Data provided:
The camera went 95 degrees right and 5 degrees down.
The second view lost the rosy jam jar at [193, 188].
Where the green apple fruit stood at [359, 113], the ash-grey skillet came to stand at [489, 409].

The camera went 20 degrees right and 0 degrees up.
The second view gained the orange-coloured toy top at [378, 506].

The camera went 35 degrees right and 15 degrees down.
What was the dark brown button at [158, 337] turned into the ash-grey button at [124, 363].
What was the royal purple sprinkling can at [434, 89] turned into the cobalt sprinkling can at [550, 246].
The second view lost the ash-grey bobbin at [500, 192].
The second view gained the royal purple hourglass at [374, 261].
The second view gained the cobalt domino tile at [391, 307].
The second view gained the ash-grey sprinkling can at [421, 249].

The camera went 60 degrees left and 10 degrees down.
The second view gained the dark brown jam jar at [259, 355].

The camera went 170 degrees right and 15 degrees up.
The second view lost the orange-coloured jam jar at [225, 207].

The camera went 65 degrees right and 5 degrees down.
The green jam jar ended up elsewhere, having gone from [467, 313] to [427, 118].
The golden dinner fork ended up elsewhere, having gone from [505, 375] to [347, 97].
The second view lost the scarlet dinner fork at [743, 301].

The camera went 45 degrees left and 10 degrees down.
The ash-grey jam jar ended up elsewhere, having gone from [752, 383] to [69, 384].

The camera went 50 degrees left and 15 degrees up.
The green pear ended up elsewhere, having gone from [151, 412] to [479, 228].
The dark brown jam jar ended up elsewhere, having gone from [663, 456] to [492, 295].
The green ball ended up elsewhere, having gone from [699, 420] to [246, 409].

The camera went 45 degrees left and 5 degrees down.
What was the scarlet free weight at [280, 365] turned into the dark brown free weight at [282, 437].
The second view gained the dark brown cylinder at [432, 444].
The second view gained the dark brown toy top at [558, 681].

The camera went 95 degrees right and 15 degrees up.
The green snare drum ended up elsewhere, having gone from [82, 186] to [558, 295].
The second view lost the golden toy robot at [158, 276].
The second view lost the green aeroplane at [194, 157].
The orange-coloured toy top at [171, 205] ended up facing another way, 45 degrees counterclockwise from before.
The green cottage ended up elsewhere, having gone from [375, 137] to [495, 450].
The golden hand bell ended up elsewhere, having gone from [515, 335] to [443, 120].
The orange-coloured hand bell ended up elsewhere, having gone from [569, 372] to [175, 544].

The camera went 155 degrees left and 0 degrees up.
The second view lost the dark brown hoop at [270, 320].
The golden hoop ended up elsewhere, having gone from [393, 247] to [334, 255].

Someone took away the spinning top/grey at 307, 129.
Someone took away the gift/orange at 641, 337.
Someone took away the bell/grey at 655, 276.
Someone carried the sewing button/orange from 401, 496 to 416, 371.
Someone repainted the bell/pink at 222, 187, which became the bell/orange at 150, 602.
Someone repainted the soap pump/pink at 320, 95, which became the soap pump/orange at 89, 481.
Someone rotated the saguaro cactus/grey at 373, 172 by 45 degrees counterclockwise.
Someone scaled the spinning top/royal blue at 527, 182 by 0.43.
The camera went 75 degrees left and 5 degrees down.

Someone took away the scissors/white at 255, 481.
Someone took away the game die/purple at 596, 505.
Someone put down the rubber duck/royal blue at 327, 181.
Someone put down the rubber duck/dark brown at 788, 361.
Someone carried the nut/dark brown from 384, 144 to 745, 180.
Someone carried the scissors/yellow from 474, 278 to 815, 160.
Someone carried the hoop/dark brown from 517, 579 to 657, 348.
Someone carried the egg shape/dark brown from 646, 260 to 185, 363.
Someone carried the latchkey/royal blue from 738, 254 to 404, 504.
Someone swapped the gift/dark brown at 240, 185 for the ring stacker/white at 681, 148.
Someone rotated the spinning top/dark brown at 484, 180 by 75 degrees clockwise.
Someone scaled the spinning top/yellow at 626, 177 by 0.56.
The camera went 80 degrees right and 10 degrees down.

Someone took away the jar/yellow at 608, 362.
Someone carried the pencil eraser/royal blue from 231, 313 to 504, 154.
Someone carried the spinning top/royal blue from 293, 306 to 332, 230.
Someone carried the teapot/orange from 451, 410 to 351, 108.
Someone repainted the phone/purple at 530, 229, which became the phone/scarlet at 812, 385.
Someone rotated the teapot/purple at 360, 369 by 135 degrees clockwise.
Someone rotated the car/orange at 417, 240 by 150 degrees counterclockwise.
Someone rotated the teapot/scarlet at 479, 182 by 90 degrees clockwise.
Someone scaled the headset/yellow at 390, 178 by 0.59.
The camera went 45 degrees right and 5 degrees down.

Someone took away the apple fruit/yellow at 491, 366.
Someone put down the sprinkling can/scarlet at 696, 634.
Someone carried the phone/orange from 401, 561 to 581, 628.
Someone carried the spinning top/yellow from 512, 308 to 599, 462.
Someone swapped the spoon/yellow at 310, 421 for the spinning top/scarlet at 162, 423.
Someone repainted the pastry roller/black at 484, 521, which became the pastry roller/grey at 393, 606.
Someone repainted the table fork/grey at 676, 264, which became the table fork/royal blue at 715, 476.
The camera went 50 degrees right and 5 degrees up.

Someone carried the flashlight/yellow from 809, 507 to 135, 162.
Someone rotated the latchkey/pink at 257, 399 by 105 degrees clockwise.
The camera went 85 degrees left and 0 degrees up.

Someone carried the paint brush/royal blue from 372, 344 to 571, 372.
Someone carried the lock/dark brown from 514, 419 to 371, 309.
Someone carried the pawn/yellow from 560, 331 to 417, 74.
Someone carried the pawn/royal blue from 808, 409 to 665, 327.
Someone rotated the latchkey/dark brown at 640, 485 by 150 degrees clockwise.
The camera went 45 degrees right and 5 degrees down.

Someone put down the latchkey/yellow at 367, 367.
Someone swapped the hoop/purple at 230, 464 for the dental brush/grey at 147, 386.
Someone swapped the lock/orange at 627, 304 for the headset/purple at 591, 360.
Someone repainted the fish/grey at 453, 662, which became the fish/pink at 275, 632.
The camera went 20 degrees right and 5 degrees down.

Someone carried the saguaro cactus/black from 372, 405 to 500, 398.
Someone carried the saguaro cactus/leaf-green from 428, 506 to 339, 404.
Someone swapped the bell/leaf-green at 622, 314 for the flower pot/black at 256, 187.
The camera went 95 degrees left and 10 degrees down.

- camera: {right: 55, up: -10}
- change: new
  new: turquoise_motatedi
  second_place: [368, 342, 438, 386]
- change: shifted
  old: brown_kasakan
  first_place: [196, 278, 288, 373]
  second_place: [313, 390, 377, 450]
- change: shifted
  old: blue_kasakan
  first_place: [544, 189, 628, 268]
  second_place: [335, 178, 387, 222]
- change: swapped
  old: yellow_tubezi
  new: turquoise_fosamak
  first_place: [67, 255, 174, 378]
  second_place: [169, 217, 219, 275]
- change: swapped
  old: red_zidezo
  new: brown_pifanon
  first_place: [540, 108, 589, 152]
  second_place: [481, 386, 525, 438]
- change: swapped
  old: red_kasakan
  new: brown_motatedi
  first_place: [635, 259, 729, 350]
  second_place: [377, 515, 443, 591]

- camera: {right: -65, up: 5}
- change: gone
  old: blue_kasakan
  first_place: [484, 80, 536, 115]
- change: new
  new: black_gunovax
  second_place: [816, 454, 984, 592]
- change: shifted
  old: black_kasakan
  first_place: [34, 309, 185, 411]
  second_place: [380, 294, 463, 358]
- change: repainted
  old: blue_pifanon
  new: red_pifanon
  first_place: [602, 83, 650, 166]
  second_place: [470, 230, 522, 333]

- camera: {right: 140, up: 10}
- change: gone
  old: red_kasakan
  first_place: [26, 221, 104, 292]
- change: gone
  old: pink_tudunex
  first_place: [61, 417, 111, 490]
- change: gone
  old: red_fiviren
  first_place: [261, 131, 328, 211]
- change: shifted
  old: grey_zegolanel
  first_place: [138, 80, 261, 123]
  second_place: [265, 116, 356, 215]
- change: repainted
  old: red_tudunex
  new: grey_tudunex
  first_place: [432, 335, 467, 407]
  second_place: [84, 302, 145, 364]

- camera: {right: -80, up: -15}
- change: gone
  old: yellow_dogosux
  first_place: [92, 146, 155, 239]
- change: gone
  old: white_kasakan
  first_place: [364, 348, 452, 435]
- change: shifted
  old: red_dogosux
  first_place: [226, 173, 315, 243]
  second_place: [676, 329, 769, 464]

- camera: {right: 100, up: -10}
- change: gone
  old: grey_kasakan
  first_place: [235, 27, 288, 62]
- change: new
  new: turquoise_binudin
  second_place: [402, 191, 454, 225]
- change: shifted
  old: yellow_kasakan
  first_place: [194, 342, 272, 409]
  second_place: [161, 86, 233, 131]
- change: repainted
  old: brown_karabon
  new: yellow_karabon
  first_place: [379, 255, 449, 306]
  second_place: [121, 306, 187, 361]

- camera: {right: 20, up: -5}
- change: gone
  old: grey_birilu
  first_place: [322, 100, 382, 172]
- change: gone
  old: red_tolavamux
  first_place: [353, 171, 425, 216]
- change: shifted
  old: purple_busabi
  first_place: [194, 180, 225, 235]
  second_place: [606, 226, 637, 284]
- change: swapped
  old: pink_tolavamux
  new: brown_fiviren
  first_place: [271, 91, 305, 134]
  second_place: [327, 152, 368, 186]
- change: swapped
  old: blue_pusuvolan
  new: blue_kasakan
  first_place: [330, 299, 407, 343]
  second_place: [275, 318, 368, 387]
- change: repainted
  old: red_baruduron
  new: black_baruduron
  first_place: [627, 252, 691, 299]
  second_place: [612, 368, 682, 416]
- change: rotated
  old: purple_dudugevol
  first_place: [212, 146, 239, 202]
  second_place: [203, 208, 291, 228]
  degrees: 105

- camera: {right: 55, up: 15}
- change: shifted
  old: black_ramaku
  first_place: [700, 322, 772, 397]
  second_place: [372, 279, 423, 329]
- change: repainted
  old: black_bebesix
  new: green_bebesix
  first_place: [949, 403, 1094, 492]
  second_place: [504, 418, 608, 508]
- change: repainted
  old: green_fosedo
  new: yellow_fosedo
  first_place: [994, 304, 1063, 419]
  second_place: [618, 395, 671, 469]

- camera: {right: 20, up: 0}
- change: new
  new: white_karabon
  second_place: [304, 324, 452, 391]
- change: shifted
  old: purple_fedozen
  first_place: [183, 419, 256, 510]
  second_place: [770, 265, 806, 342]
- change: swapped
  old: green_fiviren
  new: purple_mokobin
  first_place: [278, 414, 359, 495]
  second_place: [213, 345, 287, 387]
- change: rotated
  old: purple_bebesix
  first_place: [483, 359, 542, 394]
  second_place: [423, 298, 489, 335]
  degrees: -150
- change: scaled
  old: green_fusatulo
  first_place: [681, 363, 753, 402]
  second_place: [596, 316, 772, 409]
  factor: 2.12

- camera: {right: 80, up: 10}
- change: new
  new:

Problem: Beginning at the line with "old: brown_kasakan" and stopping after the line with "first_place: [635, 259, 729, 350]", please write out every line of the data above exactly and nothing else.

Answer to this problem:
  old: brown_kasakan
  first_place: [196, 278, 288, 373]
  second_place: [313, 390, 377, 450]
- change: shifted
  old: blue_kasakan
  first_place: [544, 189, 628, 268]
  second_place: [335, 178, 387, 222]
- change: swapped
  old: yellow_tubezi
  new: turquoise_fosamak
  first_place: [67, 255, 174, 378]
  second_place: [169, 217, 219, 275]
- change: swapped
  old: red_zidezo
  new: brown_pifanon
  first_place: [540, 108, 589, 152]
  second_place: [481, 386, 525, 438]
- change: swapped
  old: red_kasakan
  new: brown_motatedi
  first_place: [635, 259, 729, 350]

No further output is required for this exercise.